SET TASK:
Render the data below as a numbered list, one line per item, leaving out the blank lines.

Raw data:

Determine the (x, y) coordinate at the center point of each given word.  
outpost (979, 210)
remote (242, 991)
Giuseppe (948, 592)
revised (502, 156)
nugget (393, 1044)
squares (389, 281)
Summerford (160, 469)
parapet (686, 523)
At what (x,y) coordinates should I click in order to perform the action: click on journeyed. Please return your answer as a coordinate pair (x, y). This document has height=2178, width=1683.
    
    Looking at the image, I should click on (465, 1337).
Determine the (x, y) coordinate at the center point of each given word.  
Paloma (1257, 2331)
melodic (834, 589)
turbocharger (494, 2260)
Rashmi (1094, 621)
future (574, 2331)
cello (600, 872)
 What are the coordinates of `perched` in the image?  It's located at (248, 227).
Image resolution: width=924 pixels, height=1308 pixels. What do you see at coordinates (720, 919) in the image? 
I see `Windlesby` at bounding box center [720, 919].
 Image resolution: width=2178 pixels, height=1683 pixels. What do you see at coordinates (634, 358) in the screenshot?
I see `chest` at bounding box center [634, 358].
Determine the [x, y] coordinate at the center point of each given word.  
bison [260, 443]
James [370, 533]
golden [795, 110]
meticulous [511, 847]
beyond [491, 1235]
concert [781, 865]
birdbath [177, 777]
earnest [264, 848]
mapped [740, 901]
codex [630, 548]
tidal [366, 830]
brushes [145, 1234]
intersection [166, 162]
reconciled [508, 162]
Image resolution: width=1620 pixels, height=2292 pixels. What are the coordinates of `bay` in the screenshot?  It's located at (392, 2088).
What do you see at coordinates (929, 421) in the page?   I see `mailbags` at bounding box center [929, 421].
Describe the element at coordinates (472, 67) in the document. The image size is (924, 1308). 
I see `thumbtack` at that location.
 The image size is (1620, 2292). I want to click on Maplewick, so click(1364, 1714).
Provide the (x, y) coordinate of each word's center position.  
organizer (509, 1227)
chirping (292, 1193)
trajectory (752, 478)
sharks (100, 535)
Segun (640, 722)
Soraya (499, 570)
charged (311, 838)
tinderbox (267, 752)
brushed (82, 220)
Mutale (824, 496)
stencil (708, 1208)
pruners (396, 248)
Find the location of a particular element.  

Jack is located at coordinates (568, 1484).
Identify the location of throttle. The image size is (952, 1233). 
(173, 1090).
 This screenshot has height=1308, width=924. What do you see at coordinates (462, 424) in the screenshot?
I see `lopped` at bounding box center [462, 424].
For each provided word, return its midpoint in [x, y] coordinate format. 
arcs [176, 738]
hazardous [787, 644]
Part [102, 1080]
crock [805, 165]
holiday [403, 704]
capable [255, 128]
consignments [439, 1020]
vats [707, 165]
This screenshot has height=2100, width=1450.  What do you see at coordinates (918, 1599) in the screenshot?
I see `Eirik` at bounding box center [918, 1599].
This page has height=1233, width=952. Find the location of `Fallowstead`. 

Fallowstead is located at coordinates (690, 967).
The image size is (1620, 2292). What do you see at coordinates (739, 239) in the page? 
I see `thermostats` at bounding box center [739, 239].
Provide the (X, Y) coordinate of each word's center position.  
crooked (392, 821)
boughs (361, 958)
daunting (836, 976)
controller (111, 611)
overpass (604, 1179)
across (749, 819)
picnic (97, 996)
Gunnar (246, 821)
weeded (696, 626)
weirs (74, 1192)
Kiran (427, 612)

REPLY TO THE TASK:
1. Determine the (x, y) coordinate at the center point of each given word.  
2. outpost (979, 210)
3. remote (242, 991)
4. Giuseppe (948, 592)
5. revised (502, 156)
6. nugget (393, 1044)
7. squares (389, 281)
8. Summerford (160, 469)
9. parapet (686, 523)
10. At what (x,y) coordinates should I click in order to perform the action: click on journeyed. Please return your answer as a coordinate pair (x, y). This document has height=2178, width=1683.
11.     Looking at the image, I should click on (465, 1337).
12. Determine the (x, y) coordinate at the center point of each given word.  
13. Paloma (1257, 2331)
14. melodic (834, 589)
15. turbocharger (494, 2260)
16. Rashmi (1094, 621)
17. future (574, 2331)
18. cello (600, 872)
19.  What are the coordinates of `perched` in the image?  It's located at (248, 227).
20. Image resolution: width=924 pixels, height=1308 pixels. What do you see at coordinates (720, 919) in the image? 
21. I see `Windlesby` at bounding box center [720, 919].
22.  Image resolution: width=2178 pixels, height=1683 pixels. What do you see at coordinates (634, 358) in the screenshot?
23. I see `chest` at bounding box center [634, 358].
24. Determine the [x, y] coordinate at the center point of each given word.  
25. bison [260, 443]
26. James [370, 533]
27. golden [795, 110]
28. meticulous [511, 847]
29. beyond [491, 1235]
30. concert [781, 865]
31. birdbath [177, 777]
32. earnest [264, 848]
33. mapped [740, 901]
34. codex [630, 548]
35. tidal [366, 830]
36. brushes [145, 1234]
37. intersection [166, 162]
38. reconciled [508, 162]
39. Image resolution: width=1620 pixels, height=2292 pixels. What are the coordinates of `bay` in the screenshot?  It's located at (392, 2088).
40. What do you see at coordinates (929, 421) in the page?   I see `mailbags` at bounding box center [929, 421].
41. Describe the element at coordinates (472, 67) in the document. The image size is (924, 1308). 
42. I see `thumbtack` at that location.
43.  The image size is (1620, 2292). I want to click on Maplewick, so click(1364, 1714).
44. Provide the (x, y) coordinate of each word's center position.  
45. organizer (509, 1227)
46. chirping (292, 1193)
47. trajectory (752, 478)
48. sharks (100, 535)
49. Segun (640, 722)
50. Soraya (499, 570)
51. charged (311, 838)
52. tinderbox (267, 752)
53. brushed (82, 220)
54. Mutale (824, 496)
55. stencil (708, 1208)
56. pruners (396, 248)
57. Find the location of a particular element.  
58. Jack is located at coordinates (568, 1484).
59. Identify the location of throttle. The image size is (952, 1233). 
60. (173, 1090).
61.  This screenshot has height=1308, width=924. What do you see at coordinates (462, 424) in the screenshot?
62. I see `lopped` at bounding box center [462, 424].
63. For each provided word, return its midpoint in [x, y] coordinate format. 
64. arcs [176, 738]
65. hazardous [787, 644]
66. Part [102, 1080]
67. crock [805, 165]
68. holiday [403, 704]
69. capable [255, 128]
70. consignments [439, 1020]
71. vats [707, 165]
72. This screenshot has height=2100, width=1450.  What do you see at coordinates (918, 1599) in the screenshot?
73. I see `Eirik` at bounding box center [918, 1599].
74. This page has height=1233, width=952. Find the location of `Fallowstead`. 
75. Fallowstead is located at coordinates (690, 967).
76. The image size is (1620, 2292). What do you see at coordinates (739, 239) in the page? 
77. I see `thermostats` at bounding box center [739, 239].
78. Provide the (X, Y) coordinate of each word's center position.  
79. crooked (392, 821)
80. boughs (361, 958)
81. daunting (836, 976)
82. controller (111, 611)
83. overpass (604, 1179)
84. across (749, 819)
85. picnic (97, 996)
86. Gunnar (246, 821)
87. weeded (696, 626)
88. weirs (74, 1192)
89. Kiran (427, 612)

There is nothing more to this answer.